» What you will do
Your answer should consist of every line from the records that holds the string "counterclockwise".
========================
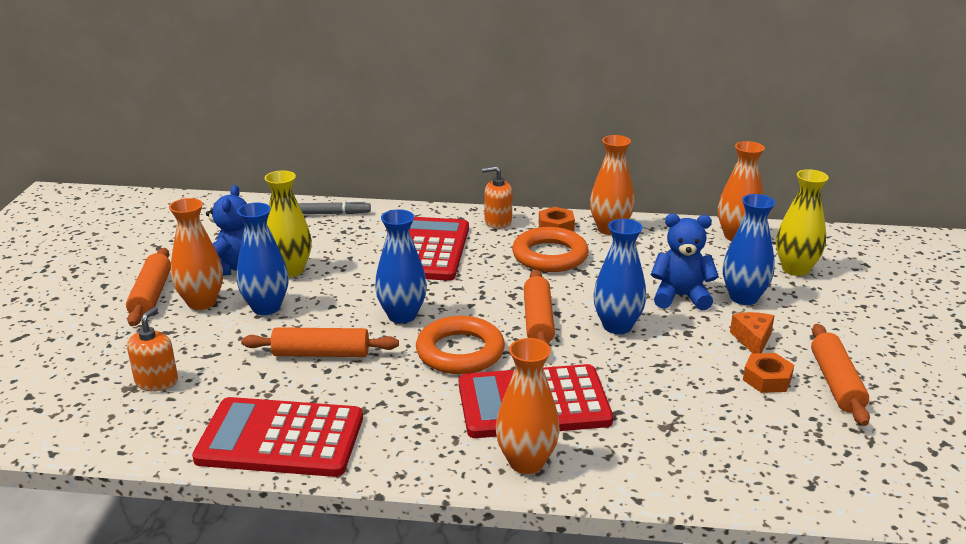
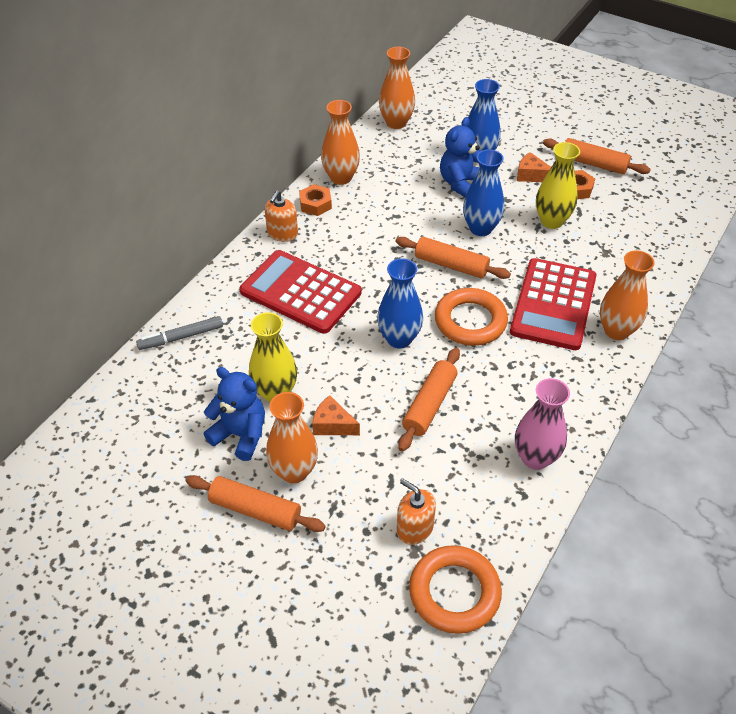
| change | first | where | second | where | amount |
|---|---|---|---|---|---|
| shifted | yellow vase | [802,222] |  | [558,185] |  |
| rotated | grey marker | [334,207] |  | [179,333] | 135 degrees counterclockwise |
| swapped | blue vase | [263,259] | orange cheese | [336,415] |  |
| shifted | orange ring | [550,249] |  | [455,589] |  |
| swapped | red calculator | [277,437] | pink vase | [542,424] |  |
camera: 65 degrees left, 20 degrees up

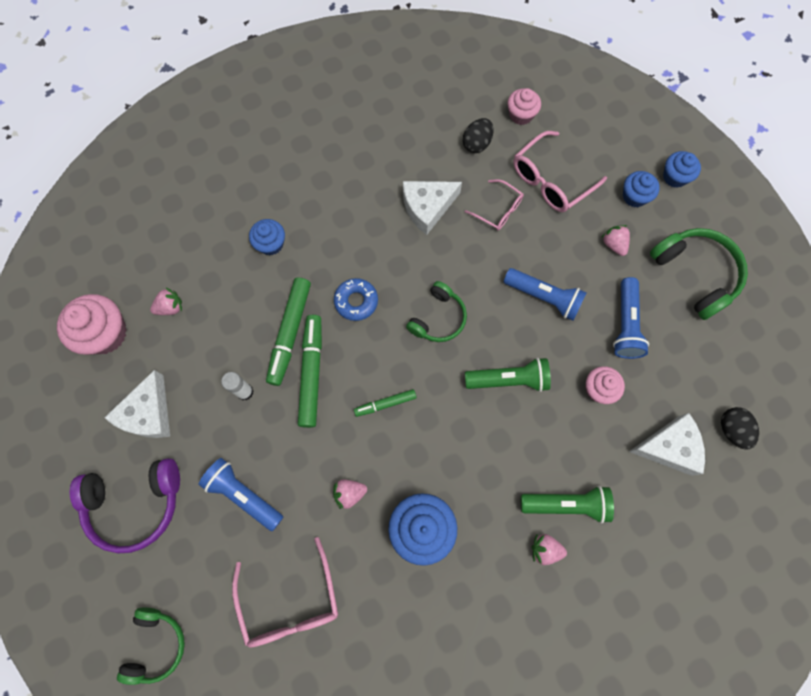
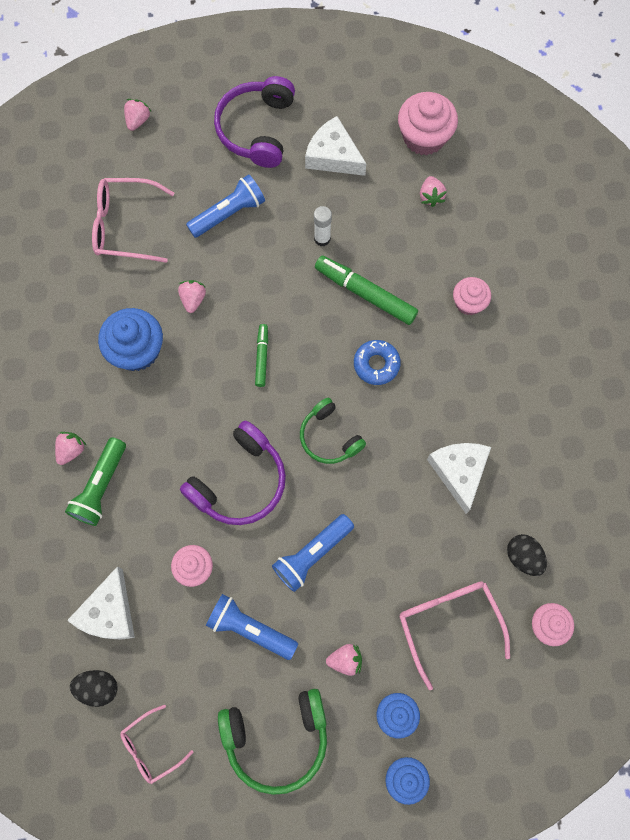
| change | first | where | second | where | amount |
|---|---|---|---|---|---|
| shifted | pink glasses | [494,204] |  | [156,744] |  |
| repainted | blue cupcake | [267,237] | pink cupcake | [472,296] |  |
| gone | green marker | [310,371] |  |  |  |
| swapped | green flashlight | [508,375] | purple headphones | [233,472] |  |
| swapped | green headphones | [151,646] | pink strawberry | [138,115] |  |
camera: 110 degrees right, 0 degrees up

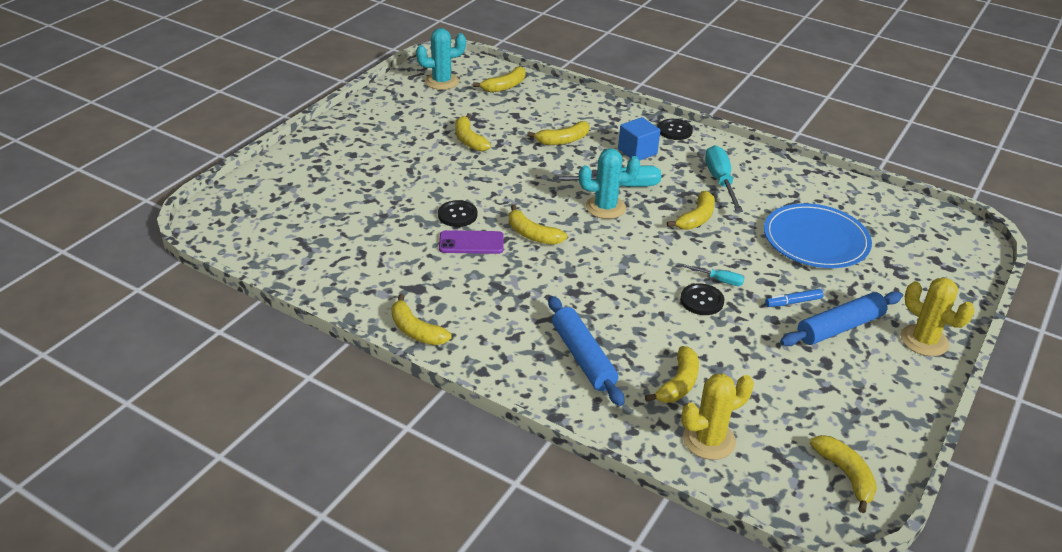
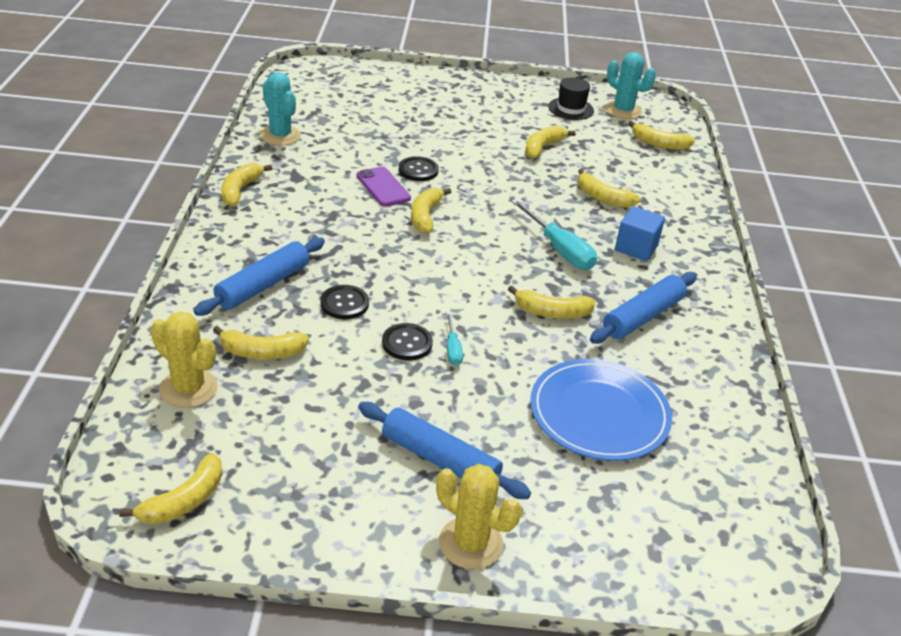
| change | first | where | second | where | amount |
|---|---|---|---|---|---|
| shifted | black button | [675,129] |  | [344,302] |  |
| swapped | turquoise screwdriver | [724,178] | blue rolling pin | [643,308] |  |
| shifted | turquoise cactus | [609,183] |  | [280,109] |  |
| rotated | yellow cactus | [938,316] |  | [478,516] | 75 degrees counterclockwise |
| gone | blue marker | [794,298] |  |  |  |
| new |  |  | black hat | [571,99] |  |
camera: 60 degrees right, 0 degrees up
========================
» Finished exercise
| rotated | grey marker | [334,207] |  | [179,333] | 135 degrees counterclockwise |
| rotated | yellow cactus | [938,316] |  | [478,516] | 75 degrees counterclockwise |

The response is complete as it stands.